## THE PROBLEM
After locating the line with "cyan trapezoid: (240, 549)", repeat it and every following line to the end of the listing, exactly. Omit the pictures.

[Opening EXTRACTED RECORDS section]

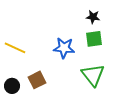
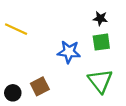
yellow line: (15, 48) -> (16, 29), moved

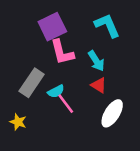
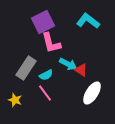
cyan L-shape: (107, 25) -> (88, 21), turned -30
cyan arrow: (96, 61) -> (68, 64), moved, turned -30
pink line: (66, 104) -> (45, 93), moved

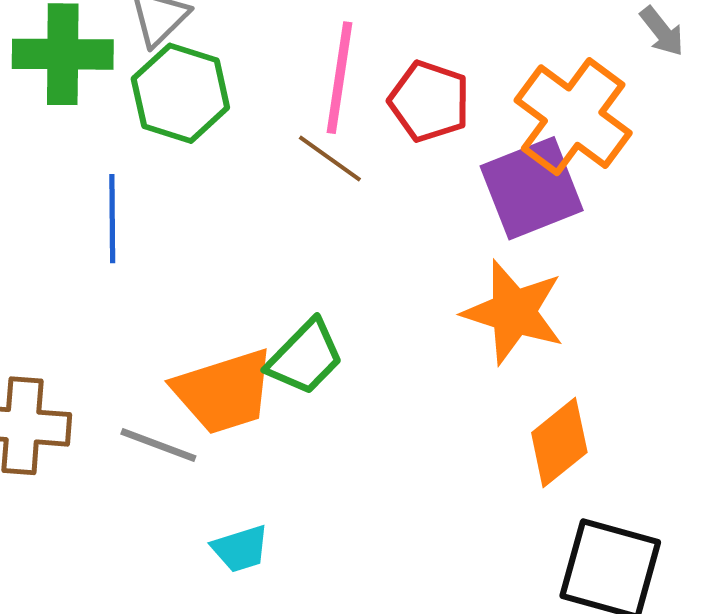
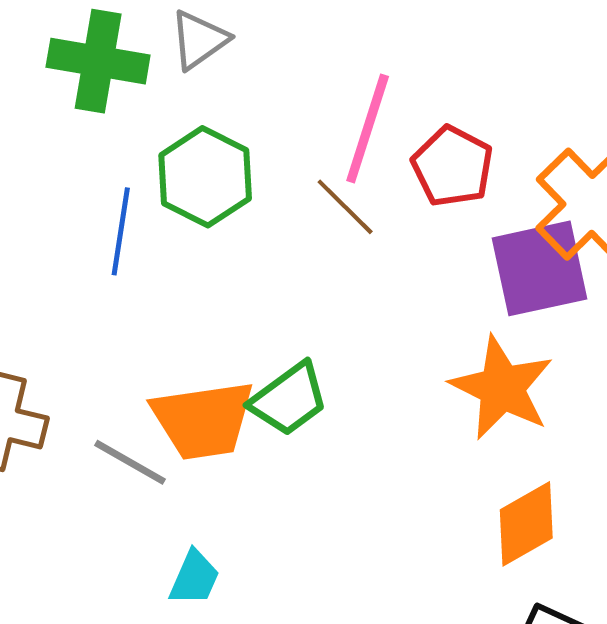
green hexagon: (180, 93) -> (205, 177), moved
cyan trapezoid: (240, 549) -> (194, 578), turned -58

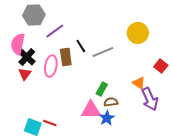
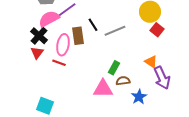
pink semicircle: (18, 44) -> (49, 19), moved, turned 50
red square: (161, 66) -> (157, 30), moved
blue star: (107, 118) -> (139, 97), moved
red line: (50, 123) -> (59, 63), moved

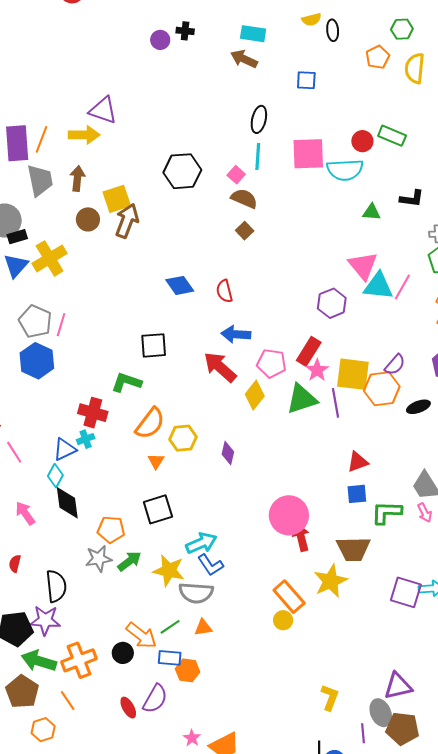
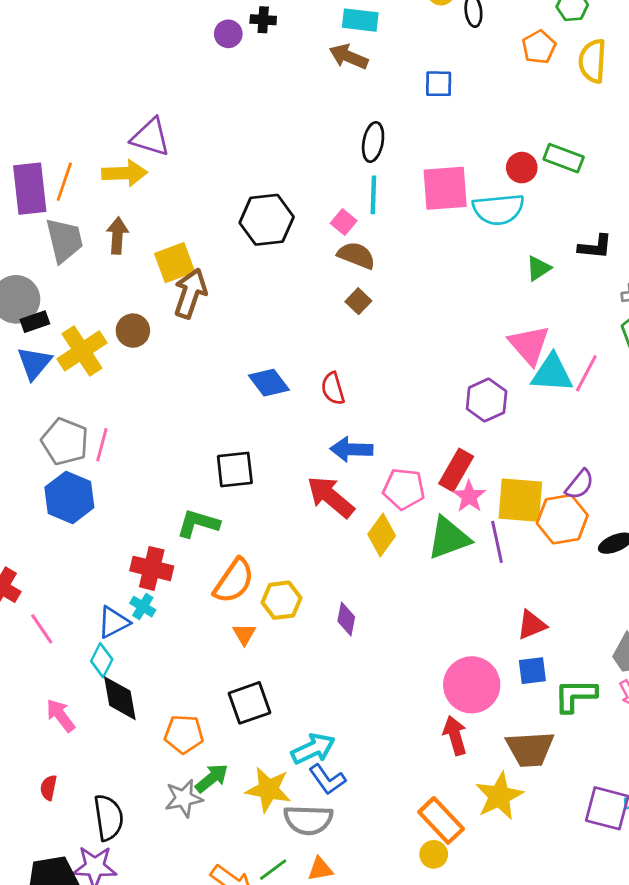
green triangle: (372, 212) -> (538, 268), turned -36
brown circle: (88, 219) -> (133, 331), moved
cyan cross: (86, 439) -> (143, 607), turned -36
pink circle: (289, 515) -> (472, 685), moved
gray star: (99, 559) -> (184, 798), moved

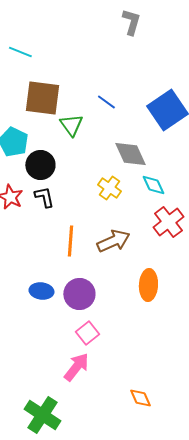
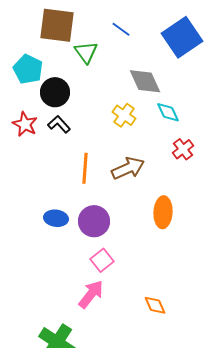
black L-shape: (44, 197) -> (59, 124), turned -30
red cross: (168, 222) -> (183, 149), size x0.7
orange diamond: (140, 398) -> (155, 305), moved

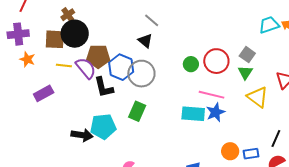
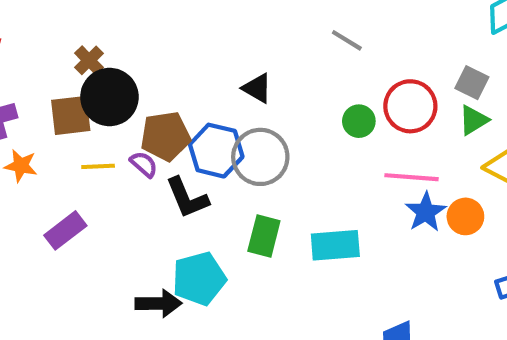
gray line: (152, 20) -> (347, 40), moved
purple semicircle: (86, 68) -> (144, 164), size x0.6
green triangle: (245, 72) -> (474, 120), turned 35
cyan rectangle: (193, 114) -> (335, 245), moved
orange circle: (230, 151) -> (465, 216), moved

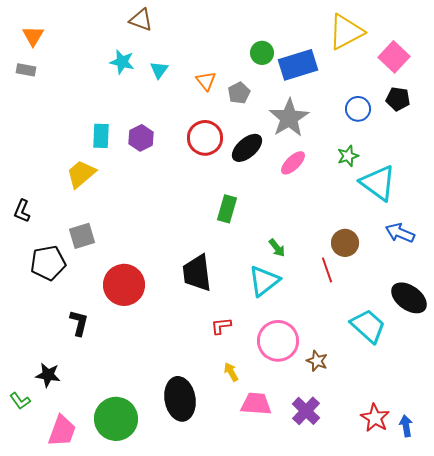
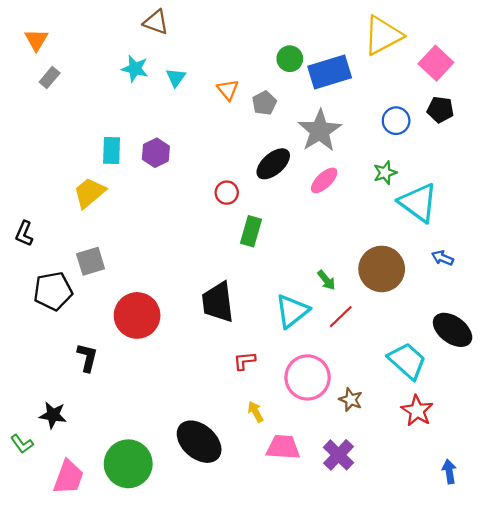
gray rectangle: (26, 70) -> (50, 77), moved, turned -60
red circle: (205, 138) -> (227, 193), moved, size x0.6
blue arrow: (400, 233) -> (443, 258), size x0.7
brown circle: (345, 243) -> (382, 269), size x1.5
green arrow: (277, 248) -> (326, 280), moved
red line: (327, 270) -> (341, 317), moved, turned 65
black ellipse: (180, 399) -> (199, 442), turned -39
red star: (375, 418) -> (417, 411), moved

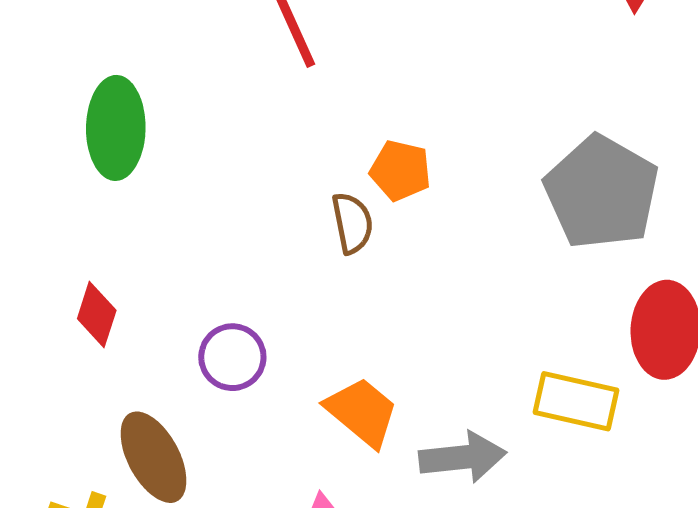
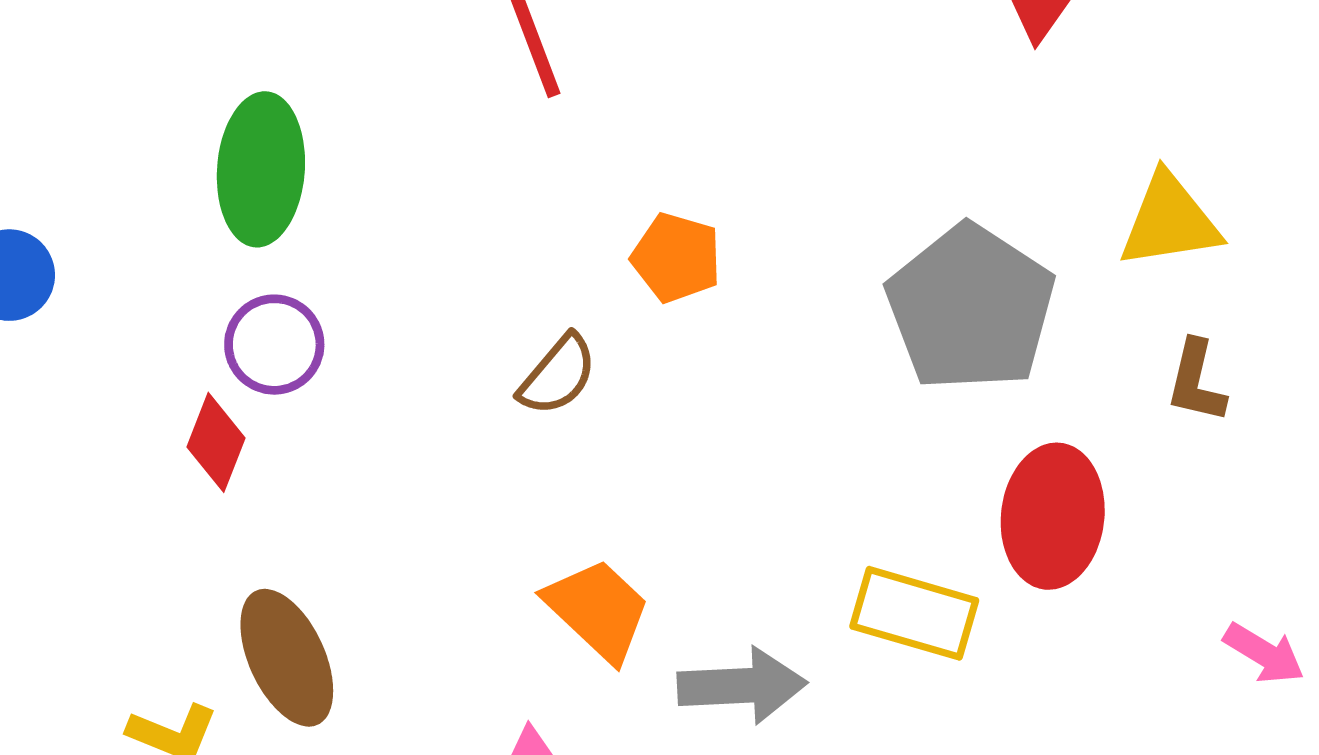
brown semicircle: (352, 223) -> (558, 375), moved, turned 48
purple circle: (232, 357) -> (274, 345), moved

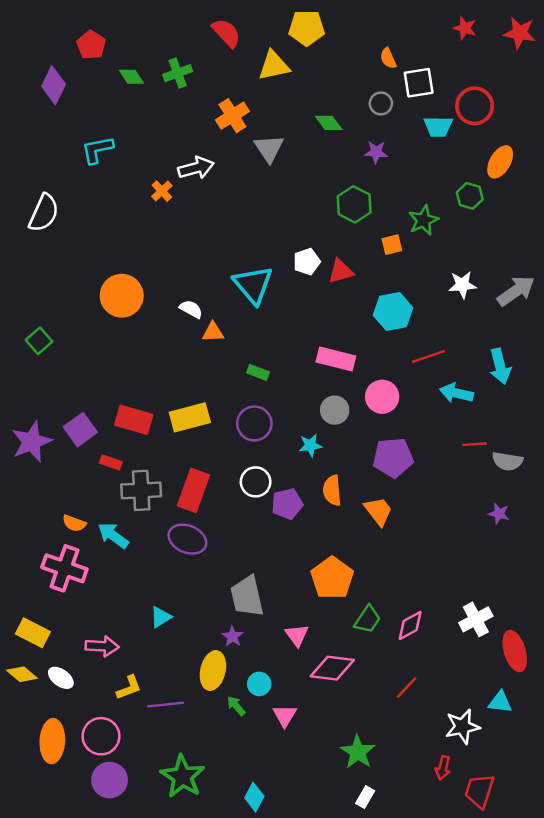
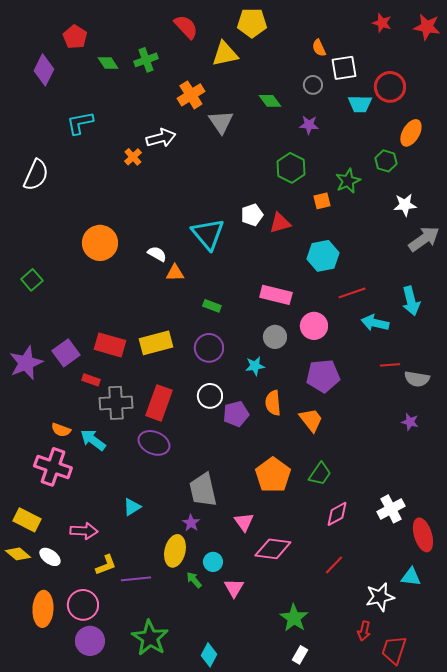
white star: (462, 285) -> (405, 205), moved
green trapezoid: (368, 619) -> (320, 474), moved

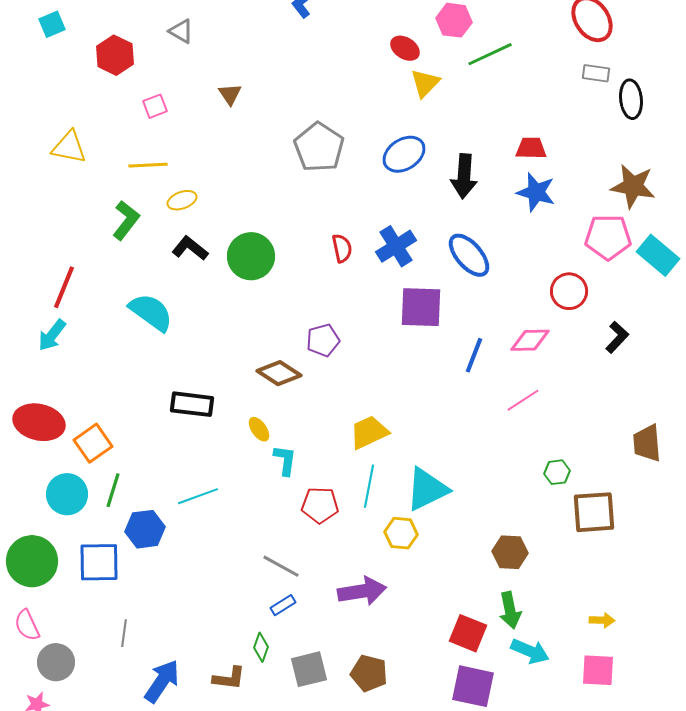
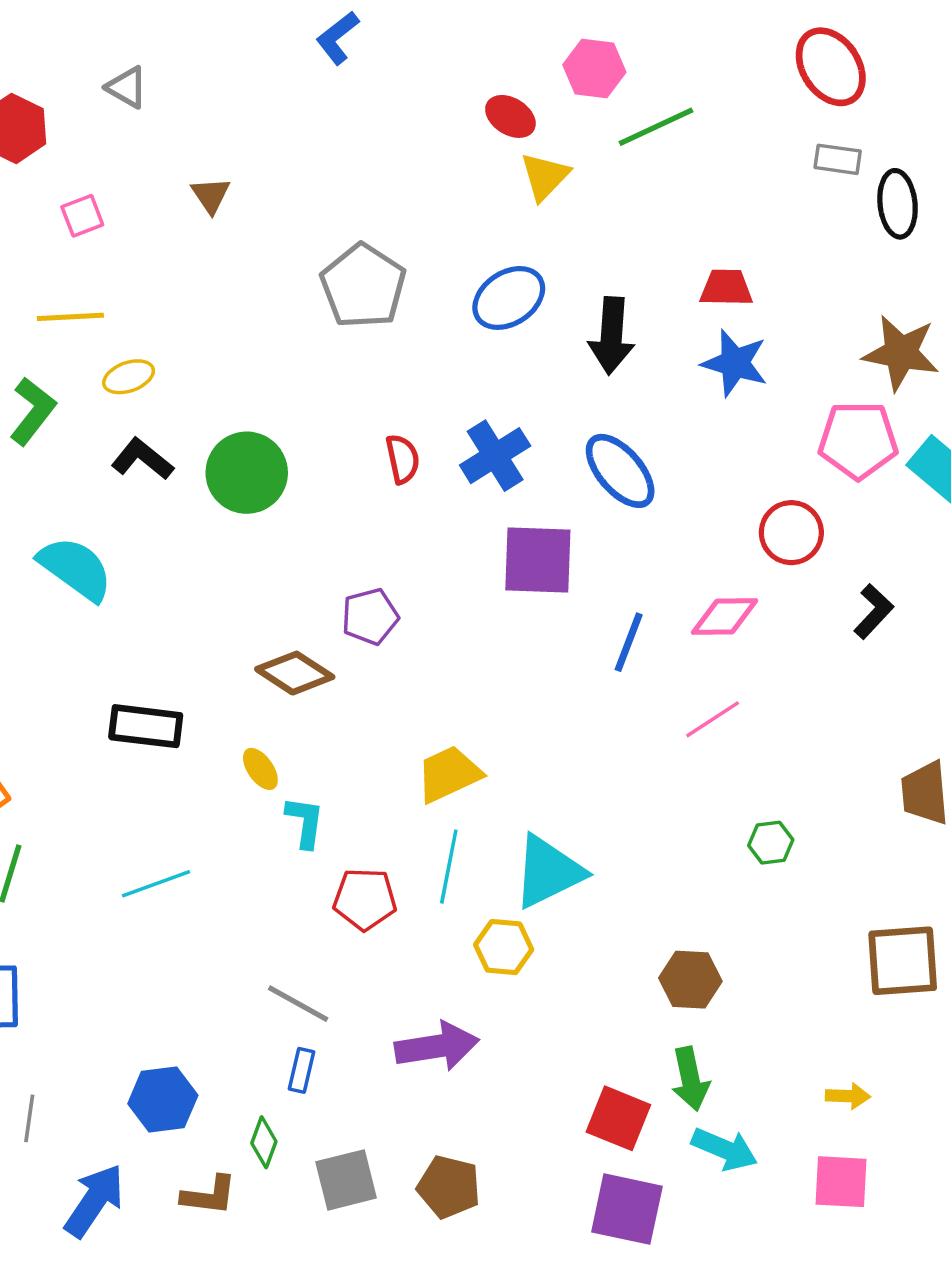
brown square: (594, 512) -> (903, 961), moved
blue hexagon: (145, 529) -> (163, 1099), moved
blue rectangle: (283, 605) -> (302, 1070), turned -45

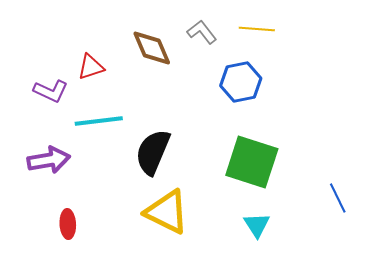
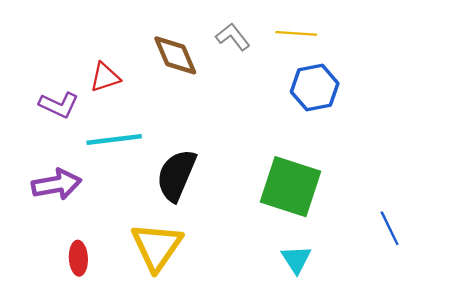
blue hexagon: (241, 82) -> (315, 88), moved
yellow triangle: (167, 212) -> (157, 247), moved, turned 39

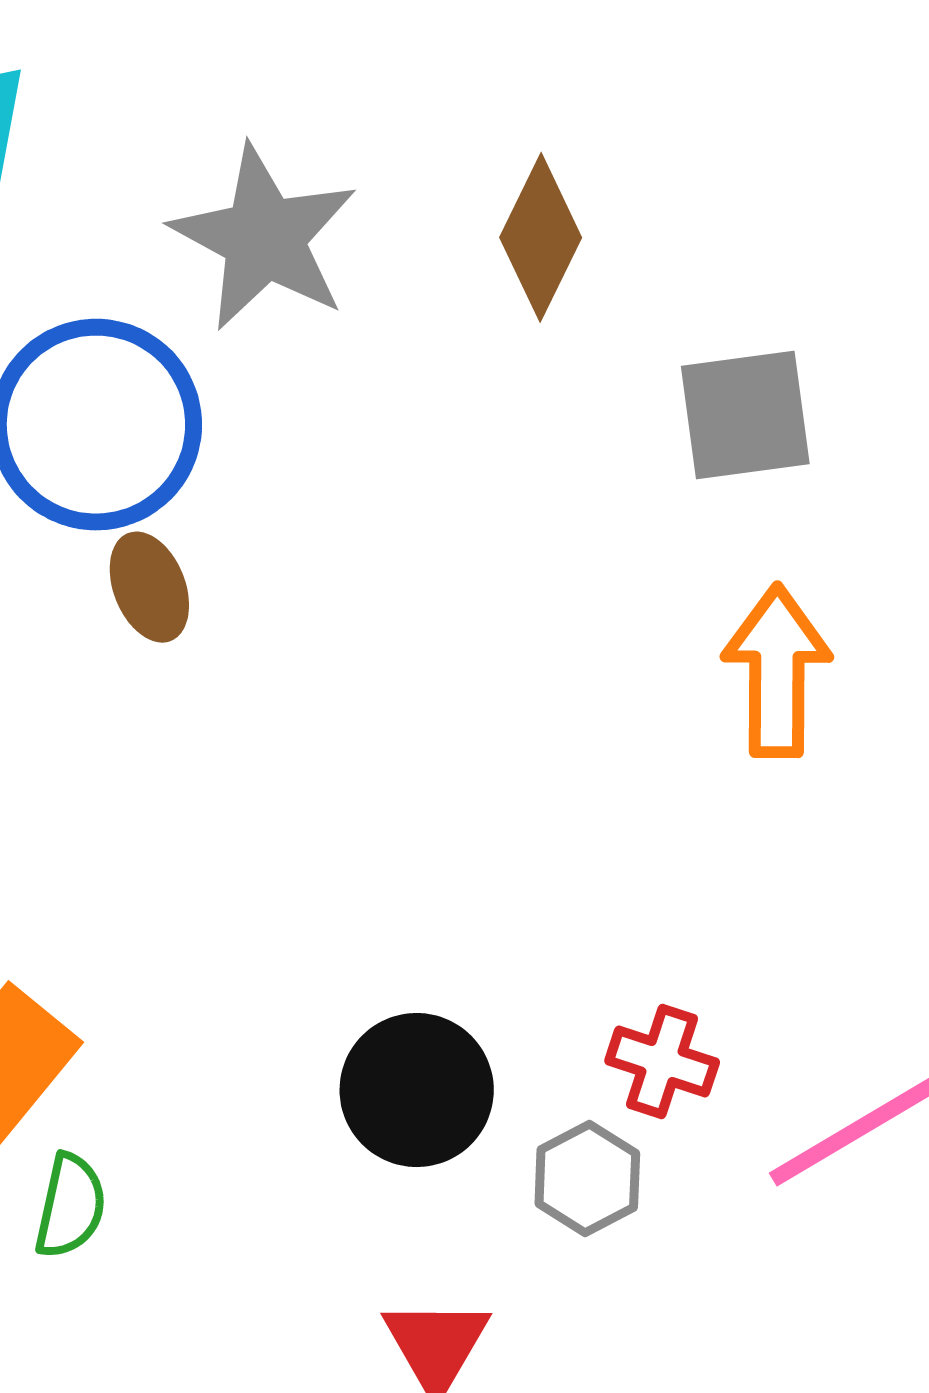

[Closing EXTRACTED RECORDS section]

## TASK RESPONSE
cyan trapezoid: (240, 549) -> (194, 578), turned -58

pink semicircle: (18, 44) -> (49, 19), moved, turned 50
red square: (161, 66) -> (157, 30), moved
blue star: (107, 118) -> (139, 97), moved
red line: (50, 123) -> (59, 63), moved

green triangle: (372, 212) -> (538, 268), turned -36
brown circle: (88, 219) -> (133, 331), moved
cyan cross: (86, 439) -> (143, 607), turned -36
pink circle: (289, 515) -> (472, 685), moved
gray star: (99, 559) -> (184, 798), moved

black L-shape: (44, 197) -> (59, 124), turned -30
red cross: (168, 222) -> (183, 149), size x0.7
orange diamond: (140, 398) -> (155, 305), moved

gray line: (152, 20) -> (347, 40), moved
purple semicircle: (86, 68) -> (144, 164), size x0.6
green triangle: (245, 72) -> (474, 120), turned 35
cyan rectangle: (193, 114) -> (335, 245), moved
orange circle: (230, 151) -> (465, 216), moved

gray rectangle: (26, 70) -> (50, 77), moved, turned -60
red circle: (205, 138) -> (227, 193), moved, size x0.6
blue arrow: (400, 233) -> (443, 258), size x0.7
brown circle: (345, 243) -> (382, 269), size x1.5
green arrow: (277, 248) -> (326, 280), moved
red line: (327, 270) -> (341, 317), moved, turned 65
black ellipse: (180, 399) -> (199, 442), turned -39
red star: (375, 418) -> (417, 411), moved

brown semicircle: (352, 223) -> (558, 375), moved, turned 48
purple circle: (232, 357) -> (274, 345), moved

white star: (462, 285) -> (405, 205), moved
green trapezoid: (368, 619) -> (320, 474), moved

brown square: (594, 512) -> (903, 961), moved
blue hexagon: (145, 529) -> (163, 1099), moved
blue rectangle: (283, 605) -> (302, 1070), turned -45

blue hexagon: (241, 82) -> (315, 88), moved
yellow triangle: (167, 212) -> (157, 247), moved, turned 39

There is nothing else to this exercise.